*TASK DETAILS*: Working from the top of the records below, reproduce each line exactly, ending once you have written the line containing "camera: 30 degrees right, 5 degrees up".

(Object transformation records)
________________
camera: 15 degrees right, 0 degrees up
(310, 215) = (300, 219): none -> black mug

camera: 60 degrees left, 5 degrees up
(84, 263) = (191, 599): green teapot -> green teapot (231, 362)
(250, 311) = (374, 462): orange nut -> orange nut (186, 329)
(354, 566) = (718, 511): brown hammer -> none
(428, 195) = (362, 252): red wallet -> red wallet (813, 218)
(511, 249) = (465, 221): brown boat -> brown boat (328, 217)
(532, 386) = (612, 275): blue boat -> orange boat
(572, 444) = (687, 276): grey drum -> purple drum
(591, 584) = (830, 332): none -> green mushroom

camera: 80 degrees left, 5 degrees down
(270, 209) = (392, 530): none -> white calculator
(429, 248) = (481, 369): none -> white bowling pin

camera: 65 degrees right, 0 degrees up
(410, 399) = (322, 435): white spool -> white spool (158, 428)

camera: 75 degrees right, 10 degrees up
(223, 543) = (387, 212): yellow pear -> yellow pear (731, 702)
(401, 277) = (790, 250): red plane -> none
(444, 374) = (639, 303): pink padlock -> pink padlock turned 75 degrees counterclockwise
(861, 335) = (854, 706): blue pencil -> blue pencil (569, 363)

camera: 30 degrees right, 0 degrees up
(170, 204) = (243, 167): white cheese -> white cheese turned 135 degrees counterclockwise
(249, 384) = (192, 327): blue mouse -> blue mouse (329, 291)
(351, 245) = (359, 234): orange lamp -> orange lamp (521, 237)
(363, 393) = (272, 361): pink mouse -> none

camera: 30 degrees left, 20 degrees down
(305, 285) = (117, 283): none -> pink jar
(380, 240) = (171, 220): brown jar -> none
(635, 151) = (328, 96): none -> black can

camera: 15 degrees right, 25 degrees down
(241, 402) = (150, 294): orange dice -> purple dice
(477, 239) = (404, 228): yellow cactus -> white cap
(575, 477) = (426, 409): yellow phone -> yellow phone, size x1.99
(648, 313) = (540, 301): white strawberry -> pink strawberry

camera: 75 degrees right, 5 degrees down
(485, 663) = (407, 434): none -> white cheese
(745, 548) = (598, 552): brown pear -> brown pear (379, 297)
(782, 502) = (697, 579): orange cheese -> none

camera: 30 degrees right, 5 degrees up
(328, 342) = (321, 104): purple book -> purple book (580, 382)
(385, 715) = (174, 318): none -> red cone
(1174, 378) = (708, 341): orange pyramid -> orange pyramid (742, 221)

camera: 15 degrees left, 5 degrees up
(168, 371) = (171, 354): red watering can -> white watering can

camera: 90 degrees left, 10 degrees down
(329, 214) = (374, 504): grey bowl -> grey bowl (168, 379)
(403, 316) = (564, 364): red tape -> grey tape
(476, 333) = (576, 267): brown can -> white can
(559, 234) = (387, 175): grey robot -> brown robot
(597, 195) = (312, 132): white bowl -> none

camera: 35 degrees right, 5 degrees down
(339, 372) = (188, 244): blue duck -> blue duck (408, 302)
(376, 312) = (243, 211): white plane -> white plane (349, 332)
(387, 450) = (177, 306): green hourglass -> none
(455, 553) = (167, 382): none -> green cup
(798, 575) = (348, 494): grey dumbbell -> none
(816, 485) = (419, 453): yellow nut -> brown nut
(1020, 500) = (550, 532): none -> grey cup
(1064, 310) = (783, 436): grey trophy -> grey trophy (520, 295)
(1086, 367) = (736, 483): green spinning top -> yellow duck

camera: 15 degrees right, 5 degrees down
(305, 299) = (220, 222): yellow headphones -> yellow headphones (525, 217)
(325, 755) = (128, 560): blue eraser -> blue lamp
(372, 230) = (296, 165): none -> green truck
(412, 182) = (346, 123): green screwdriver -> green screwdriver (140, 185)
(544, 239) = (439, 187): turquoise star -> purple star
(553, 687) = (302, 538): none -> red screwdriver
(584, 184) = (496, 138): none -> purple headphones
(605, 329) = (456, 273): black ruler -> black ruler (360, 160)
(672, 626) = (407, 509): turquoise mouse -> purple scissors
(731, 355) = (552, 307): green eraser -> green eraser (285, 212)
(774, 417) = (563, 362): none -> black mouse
________________
*ANSWER BOX*:
camera: 15 degrees right, 0 degrees up
(310, 215) = (300, 219): none -> black mug

camera: 60 degrees left, 5 degrees up
(84, 263) = (191, 599): green teapot -> green teapot (231, 362)
(250, 311) = (374, 462): orange nut -> orange nut (186, 329)
(354, 566) = (718, 511): brown hammer -> none
(428, 195) = (362, 252): red wallet -> red wallet (813, 218)
(511, 249) = (465, 221): brown boat -> brown boat (328, 217)
(532, 386) = (612, 275): blue boat -> orange boat
(572, 444) = (687, 276): grey drum -> purple drum
(591, 584) = (830, 332): none -> green mushroom

camera: 80 degrees left, 5 degrees down
(270, 209) = (392, 530): none -> white calculator
(429, 248) = (481, 369): none -> white bowling pin

camera: 65 degrees right, 0 degrees up
(410, 399) = (322, 435): white spool -> white spool (158, 428)

camera: 75 degrees right, 10 degrees up
(223, 543) = (387, 212): yellow pear -> yellow pear (731, 702)
(401, 277) = (790, 250): red plane -> none
(444, 374) = (639, 303): pink padlock -> pink padlock turned 75 degrees counterclockwise
(861, 335) = (854, 706): blue pencil -> blue pencil (569, 363)

camera: 30 degrees right, 0 degrees up
(170, 204) = (243, 167): white cheese -> white cheese turned 135 degrees counterclockwise
(249, 384) = (192, 327): blue mouse -> blue mouse (329, 291)
(351, 245) = (359, 234): orange lamp -> orange lamp (521, 237)
(363, 393) = (272, 361): pink mouse -> none

camera: 30 degrees left, 20 degrees down
(305, 285) = (117, 283): none -> pink jar
(380, 240) = (171, 220): brown jar -> none
(635, 151) = (328, 96): none -> black can

camera: 15 degrees right, 25 degrees down
(241, 402) = (150, 294): orange dice -> purple dice
(477, 239) = (404, 228): yellow cactus -> white cap
(575, 477) = (426, 409): yellow phone -> yellow phone, size x1.99
(648, 313) = (540, 301): white strawberry -> pink strawberry

camera: 75 degrees right, 5 degrees down
(485, 663) = (407, 434): none -> white cheese
(745, 548) = (598, 552): brown pear -> brown pear (379, 297)
(782, 502) = (697, 579): orange cheese -> none

camera: 30 degrees right, 5 degrees up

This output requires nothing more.